**Your objective**
Repeat all entries word for word; skip images.

**Information provided**
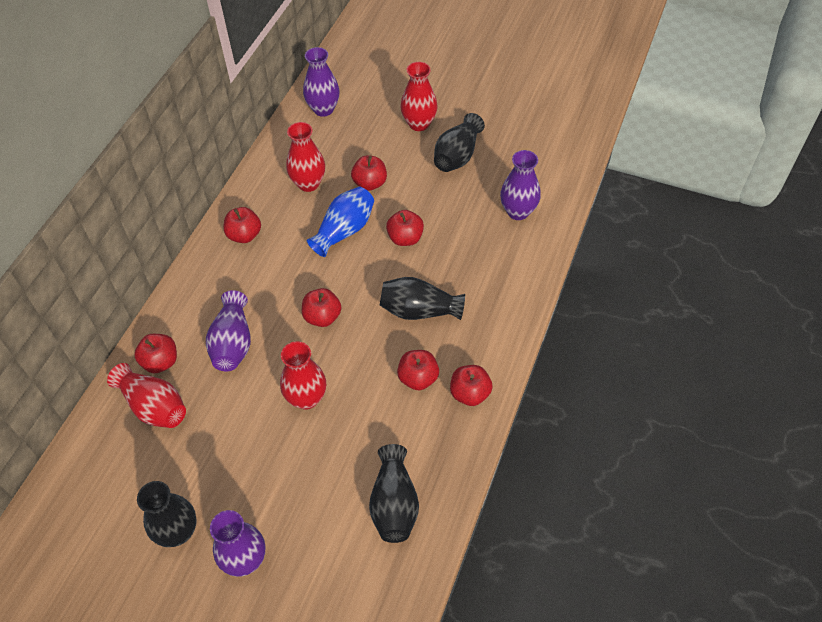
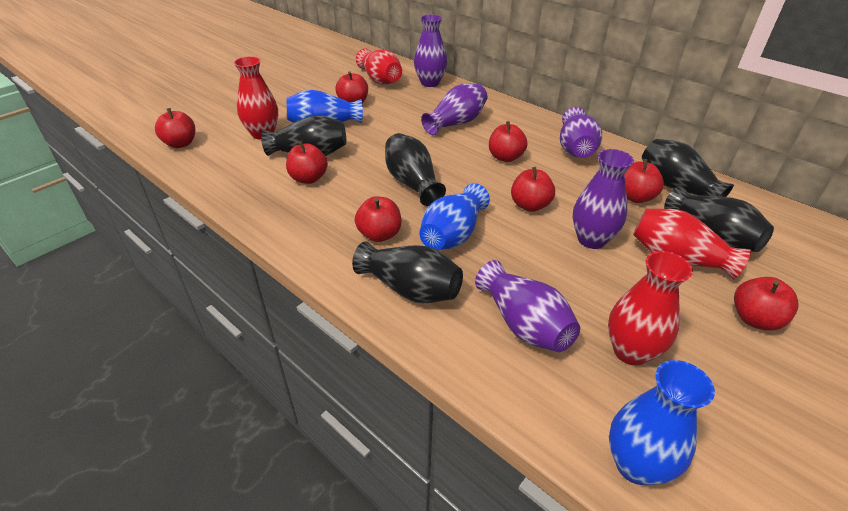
black vase: 4 -> 5
blue vase: 1 -> 3
purple vase: 4 -> 5
red apple: 7 -> 8

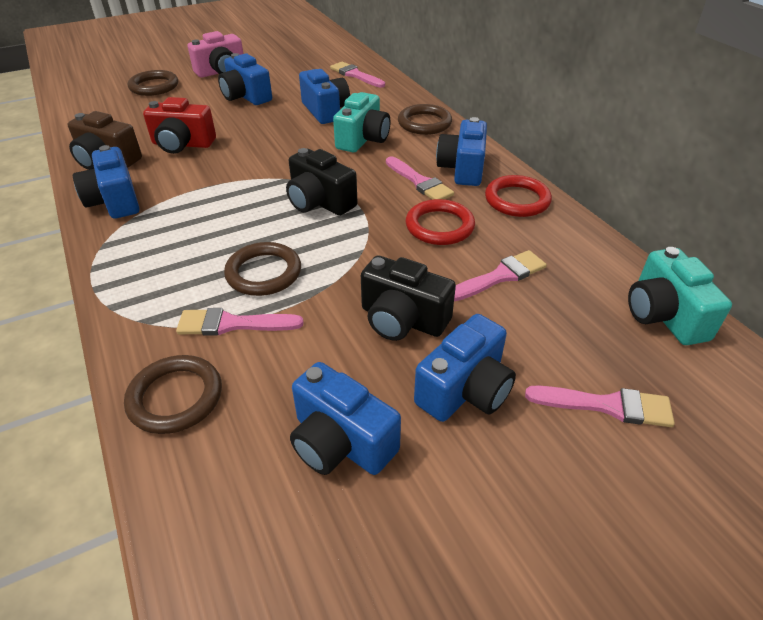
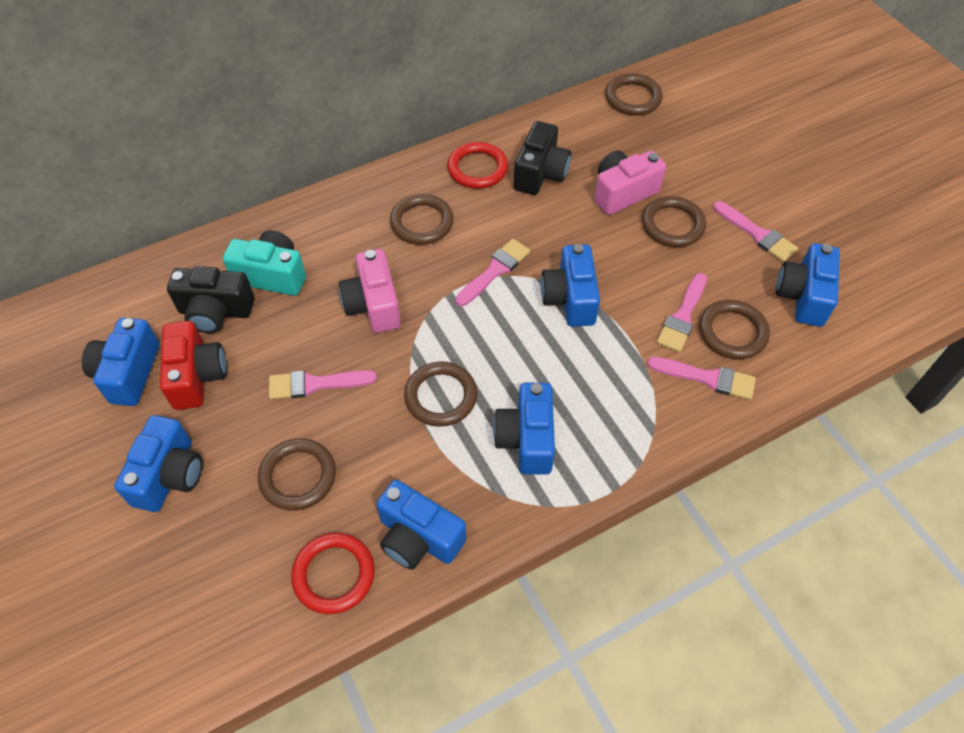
brown camera: 1 -> 0
brown ring: 4 -> 6
pink camera: 1 -> 2
turquoise camera: 2 -> 1

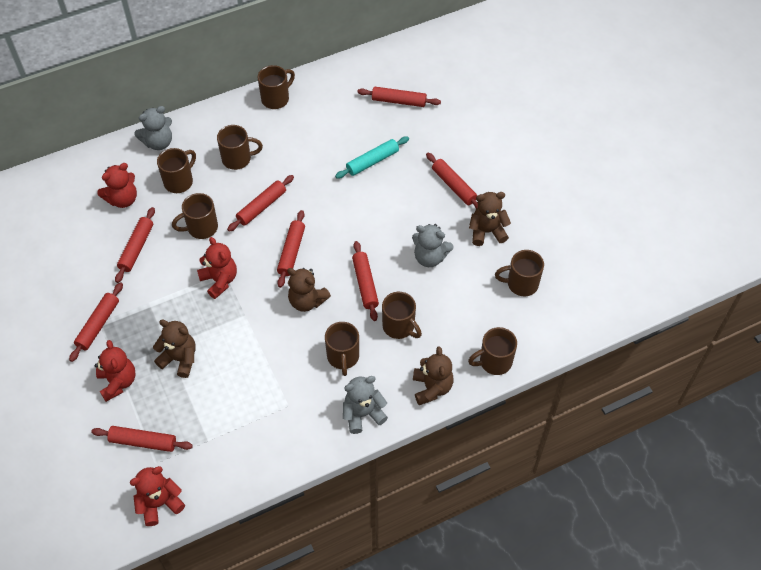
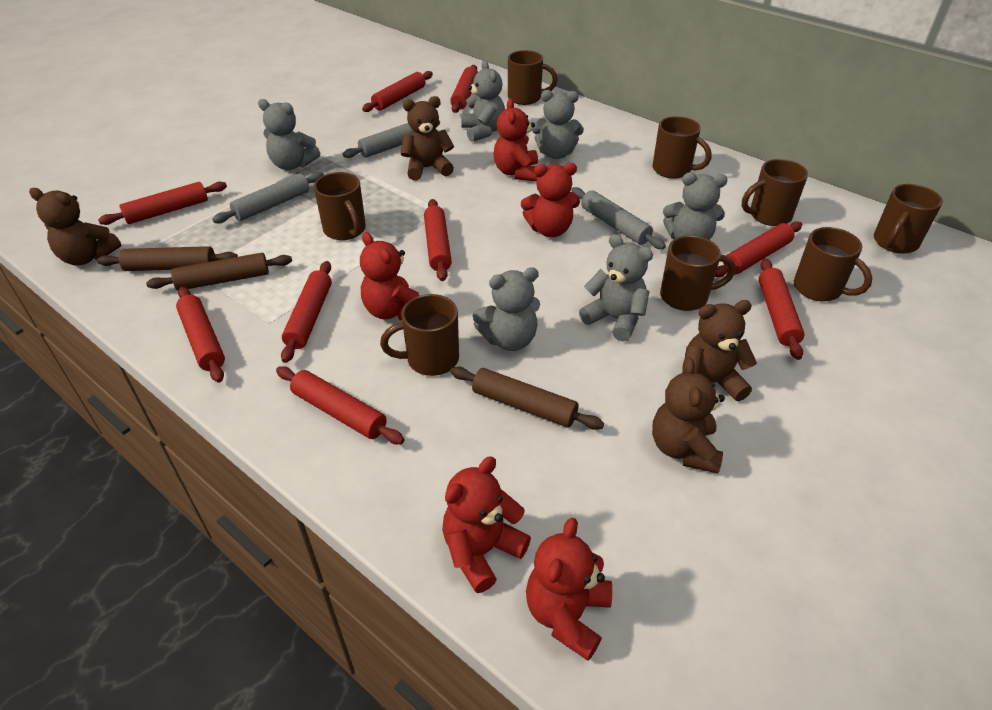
brown rolling pin: 0 -> 3
grey rolling pin: 0 -> 3
grey teddy bear: 3 -> 6
red rolling pin: 8 -> 9
red teddy bear: 4 -> 5
turquoise rolling pin: 1 -> 0

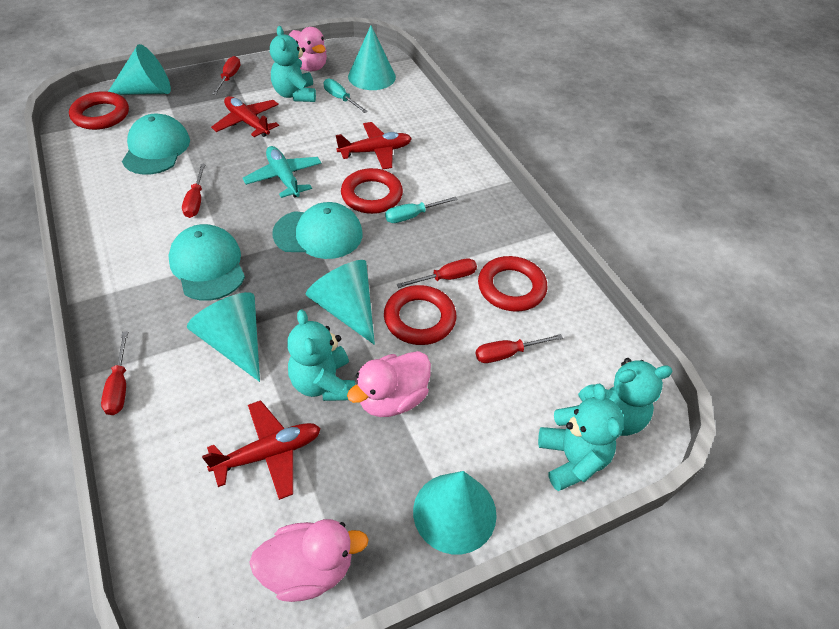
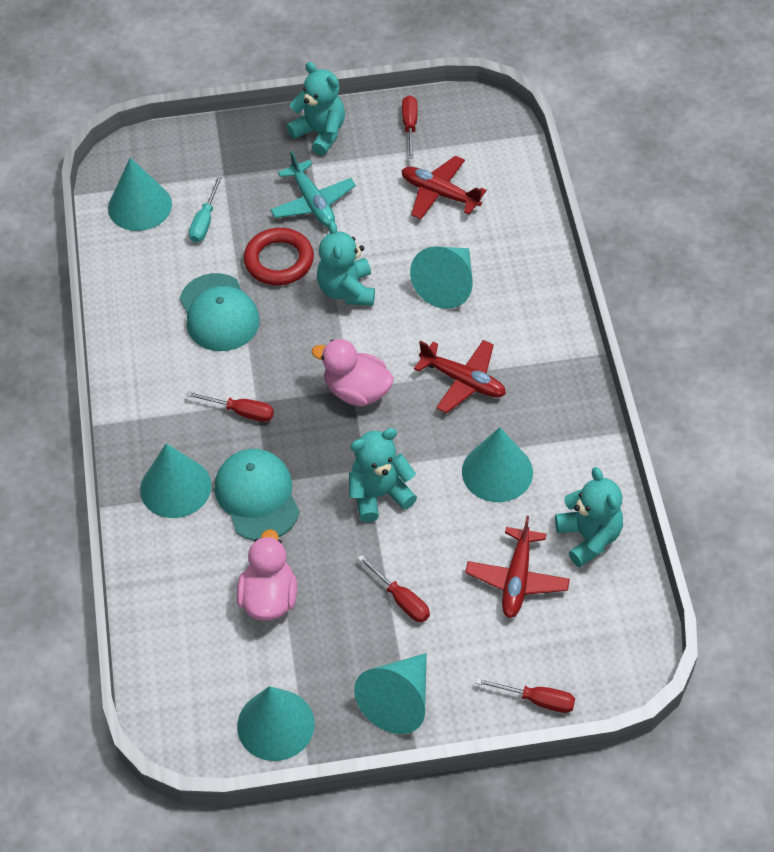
pink duck: 3 -> 2
red ring: 4 -> 1
red screwdriver: 5 -> 4
turquoise cap: 3 -> 2
turquoise cone: 5 -> 6
turquoise screwdriver: 2 -> 1

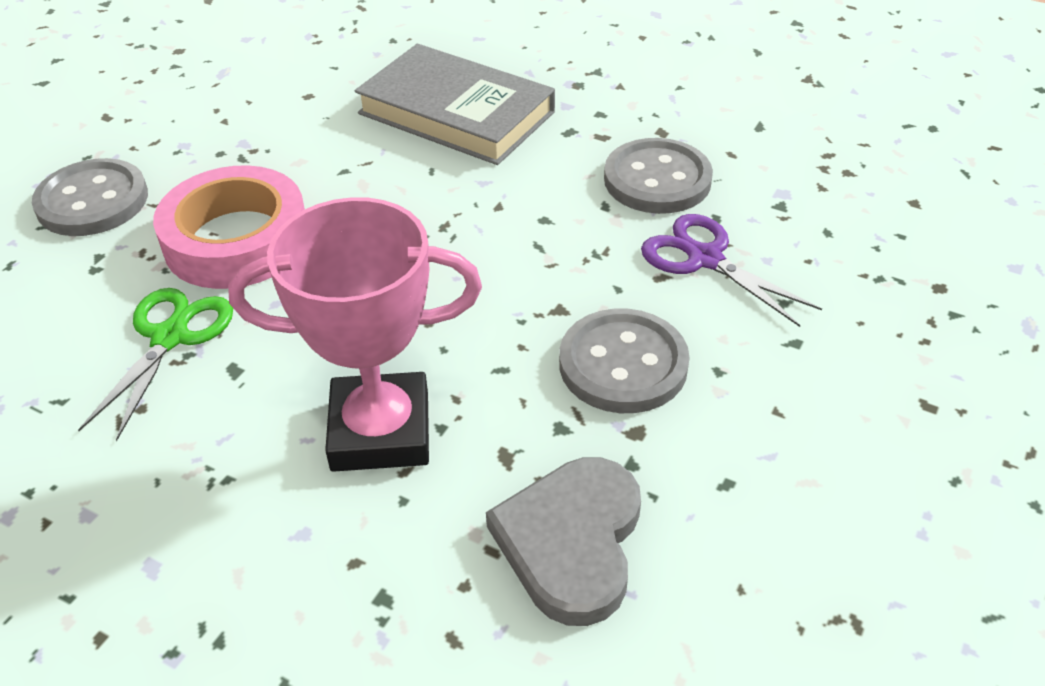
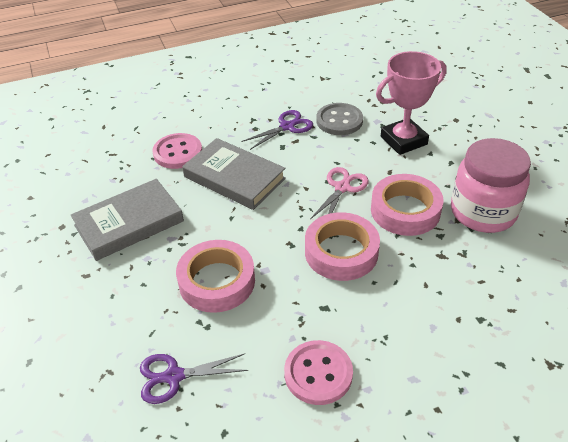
green scissors: 1 -> 0
grey book: 1 -> 2
grey button: 3 -> 1
grey heart: 1 -> 0
pink button: 0 -> 2
pink jar: 0 -> 1
pink scissors: 0 -> 1
pink tape: 1 -> 3
purple scissors: 1 -> 2

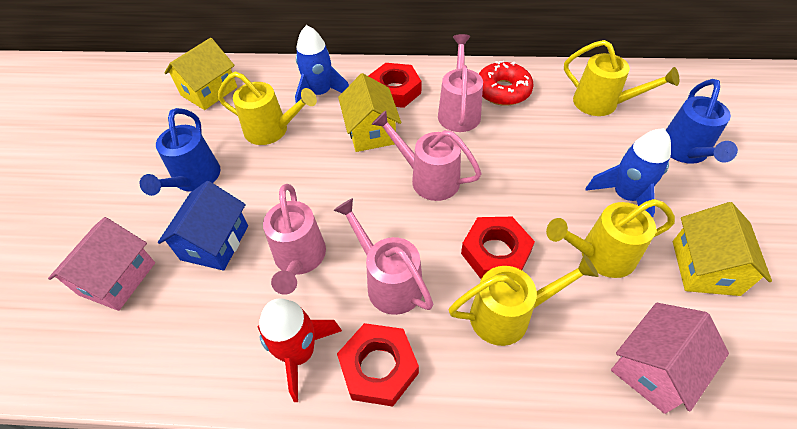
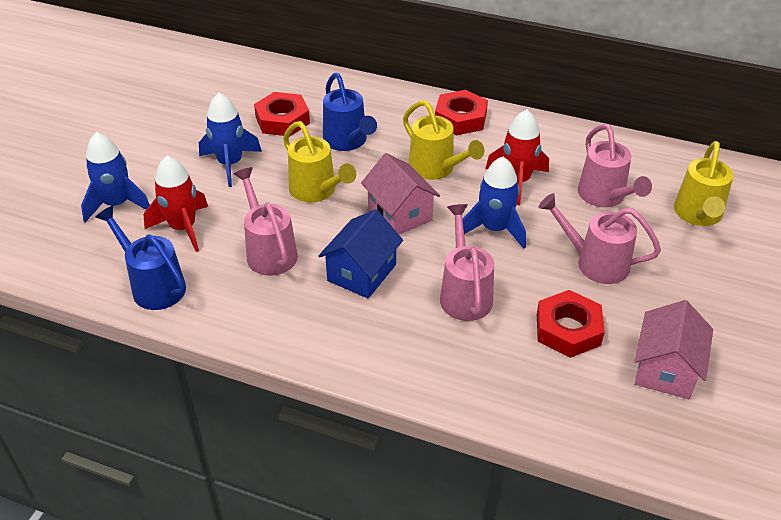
blue rocket: 2 -> 3
red donut: 1 -> 0
red rocket: 1 -> 2
yellow house: 3 -> 0
yellow watering can: 4 -> 3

**Response area**
black vase: 4 -> 5
blue vase: 1 -> 3
purple vase: 4 -> 5
red apple: 7 -> 8

brown camera: 1 -> 0
brown ring: 4 -> 6
pink camera: 1 -> 2
turquoise camera: 2 -> 1

brown rolling pin: 0 -> 3
grey rolling pin: 0 -> 3
grey teddy bear: 3 -> 6
red rolling pin: 8 -> 9
red teddy bear: 4 -> 5
turquoise rolling pin: 1 -> 0

pink duck: 3 -> 2
red ring: 4 -> 1
red screwdriver: 5 -> 4
turquoise cap: 3 -> 2
turquoise cone: 5 -> 6
turquoise screwdriver: 2 -> 1

green scissors: 1 -> 0
grey book: 1 -> 2
grey button: 3 -> 1
grey heart: 1 -> 0
pink button: 0 -> 2
pink jar: 0 -> 1
pink scissors: 0 -> 1
pink tape: 1 -> 3
purple scissors: 1 -> 2

blue rocket: 2 -> 3
red donut: 1 -> 0
red rocket: 1 -> 2
yellow house: 3 -> 0
yellow watering can: 4 -> 3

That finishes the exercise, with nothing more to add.